STORED DATA »
====================

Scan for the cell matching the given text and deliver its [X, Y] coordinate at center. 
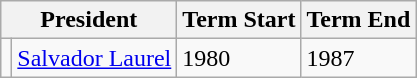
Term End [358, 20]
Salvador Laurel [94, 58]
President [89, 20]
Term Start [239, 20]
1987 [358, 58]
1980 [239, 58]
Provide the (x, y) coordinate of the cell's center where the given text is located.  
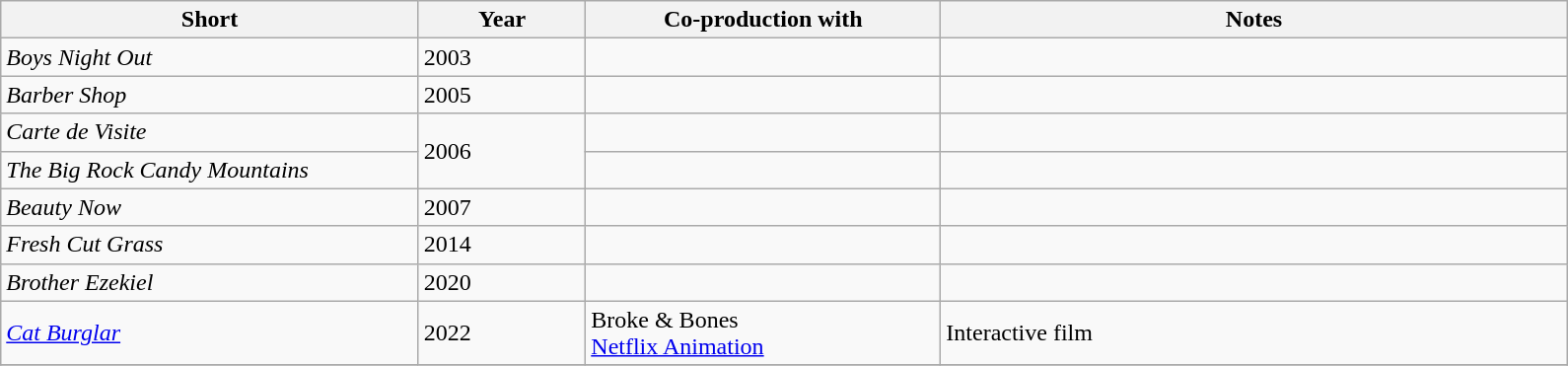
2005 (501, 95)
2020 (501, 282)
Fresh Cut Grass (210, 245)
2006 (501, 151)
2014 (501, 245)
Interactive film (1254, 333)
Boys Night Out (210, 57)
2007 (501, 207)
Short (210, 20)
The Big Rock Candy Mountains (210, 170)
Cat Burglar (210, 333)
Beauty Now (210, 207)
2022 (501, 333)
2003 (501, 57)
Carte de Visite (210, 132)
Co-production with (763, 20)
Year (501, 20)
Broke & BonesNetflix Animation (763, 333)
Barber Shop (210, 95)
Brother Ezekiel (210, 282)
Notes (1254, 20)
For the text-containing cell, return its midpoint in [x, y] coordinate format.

====================

YOUR INSTRUCTIONS »
Copy out, unchanged, the rows from the one containing "2005 (501, 95)" through the one containing "Notes (1254, 20)".

CORRECT RESPONSE »
2005 (501, 95)
2020 (501, 282)
Fresh Cut Grass (210, 245)
2006 (501, 151)
2014 (501, 245)
Interactive film (1254, 333)
Boys Night Out (210, 57)
2007 (501, 207)
Short (210, 20)
The Big Rock Candy Mountains (210, 170)
Cat Burglar (210, 333)
Beauty Now (210, 207)
2022 (501, 333)
2003 (501, 57)
Carte de Visite (210, 132)
Co-production with (763, 20)
Year (501, 20)
Broke & BonesNetflix Animation (763, 333)
Barber Shop (210, 95)
Brother Ezekiel (210, 282)
Notes (1254, 20)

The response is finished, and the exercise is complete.